> **JOB ITEM**
Output exactly the lines from the first line of the records below through the line containing "[(435,324),(455,346),(467,335),(449,313),(435,324)]", both included, leaving out any pictures.

> **DATA RECORDS**

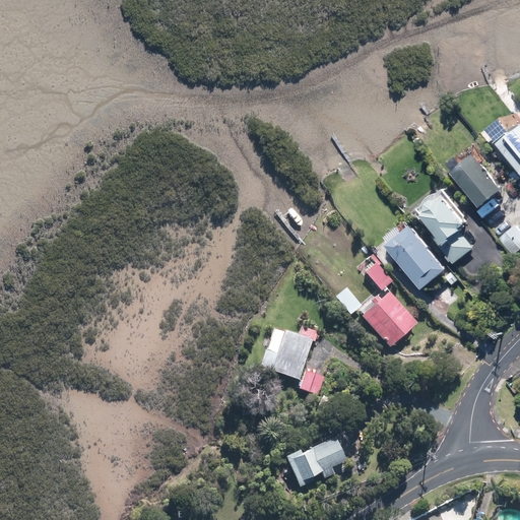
[(519,123),(513,129),(501,114),(486,125),(519,166),(519,123)]
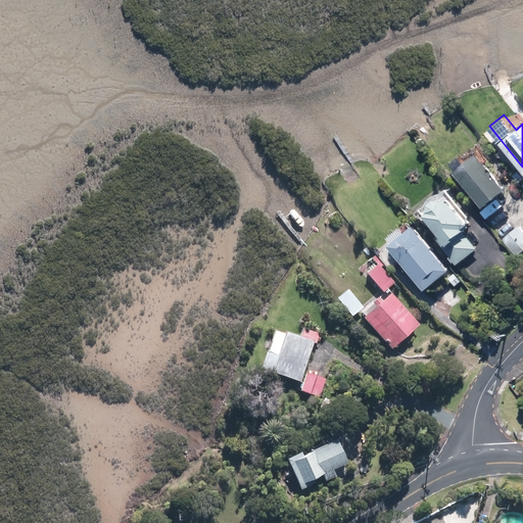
[(460,173),(488,208),(511,190),(483,154),(460,173)]
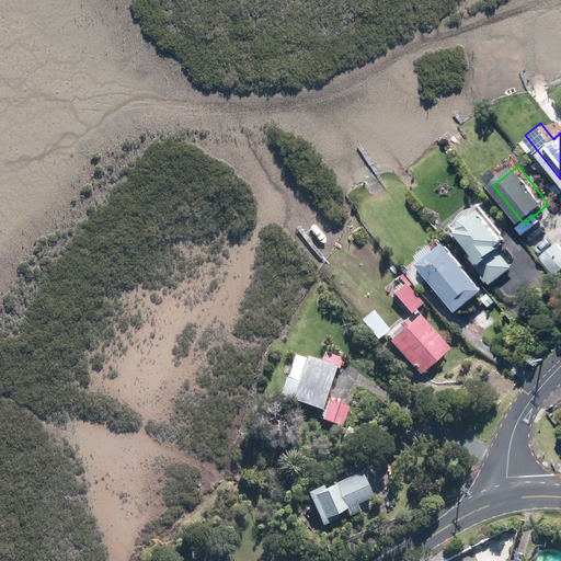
[(491,281),(494,285),(515,267),(502,251),(505,248),(503,245),(508,241),(483,209),(478,213),(477,213),(467,220),(467,228),(462,232),(477,250),(470,255),(487,275),(483,277),(488,283),(491,281)]
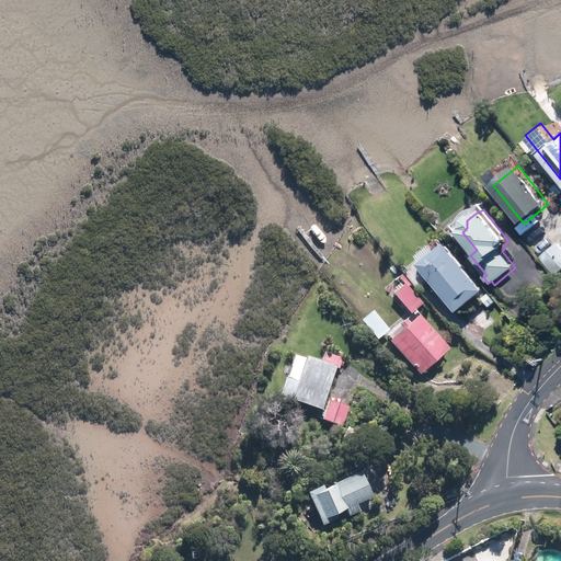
[(423,264),(462,311),(489,289),(450,243),(439,251),(434,245),(422,255),(427,262),(423,264)]
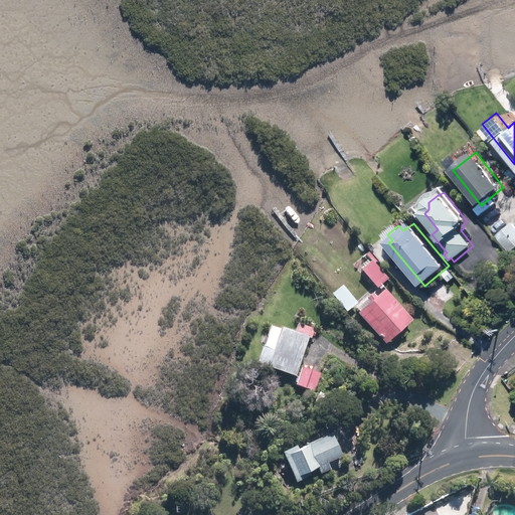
[(514,247),(514,226),(511,223),(495,236),(509,253),(514,247)]
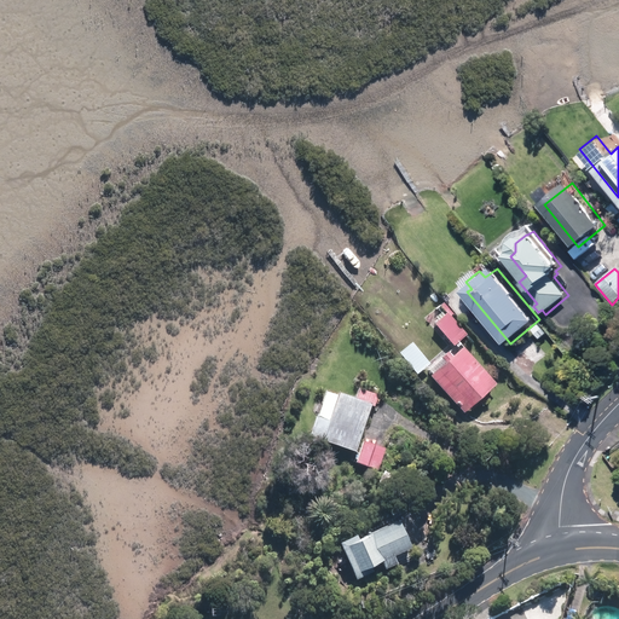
[(435,324),(455,346),(467,335),(449,313),(435,324)]
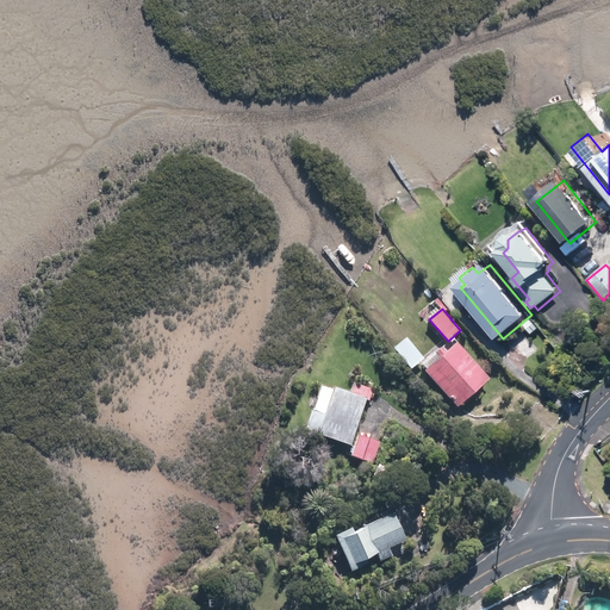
[(394,348),(411,369),(424,359),(406,337),(394,348)]
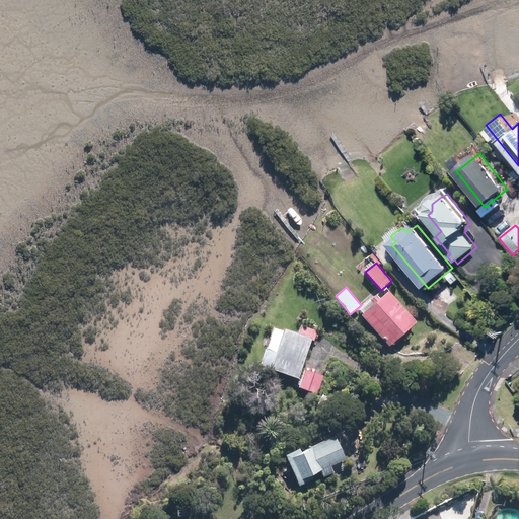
[(362,315),(389,347),(418,322),(389,291),(380,299),(376,295),(370,300),(374,304),(362,315)]
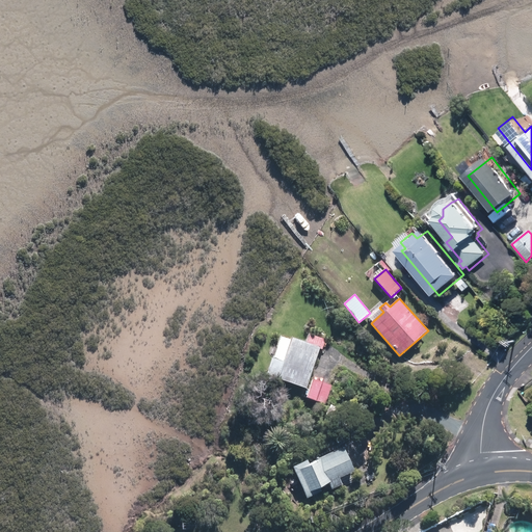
[(266,375),(307,389),(320,349),(322,349),(326,339),(309,334),(307,342),(292,337),(292,339),(280,335),(266,375)]
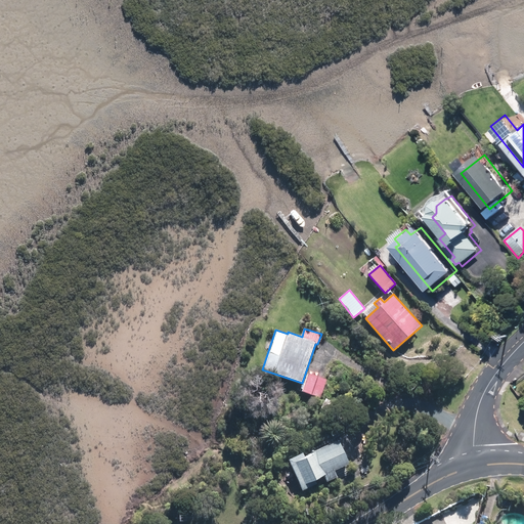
[(301,391),(319,398),(326,381),(308,374),(301,391)]
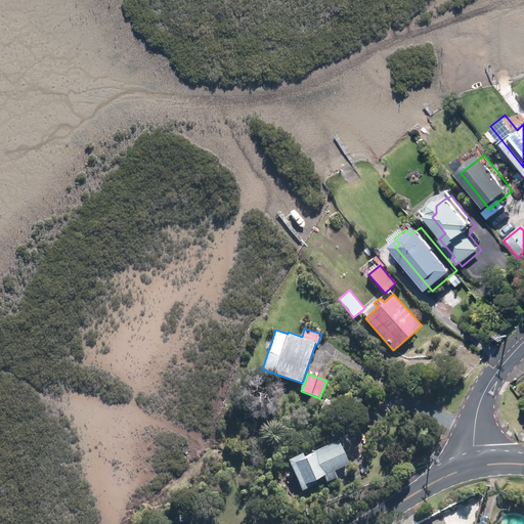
[(346,465),(335,441),(301,457),(298,453),(285,460),(299,490),(322,479),(323,482),(335,477),(332,471),(346,465)]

> **ANSWER SECTION**
[(519,123),(513,129),(501,114),(486,125),(519,166),(519,123)]
[(460,173),(488,208),(511,190),(483,154),(460,173)]
[(491,281),(494,285),(515,267),(502,251),(505,248),(503,245),(508,241),(483,209),(478,213),(477,213),(467,220),(467,228),(462,232),(477,250),(470,255),(487,275),(483,277),(488,283),(491,281)]
[(423,264),(462,311),(489,289),(450,243),(439,251),(434,245),(422,255),(427,262),(423,264)]
[(514,247),(514,226),(511,223),(495,236),(509,253),(514,247)]
[(435,324),(455,346),(467,335),(449,313),(435,324)]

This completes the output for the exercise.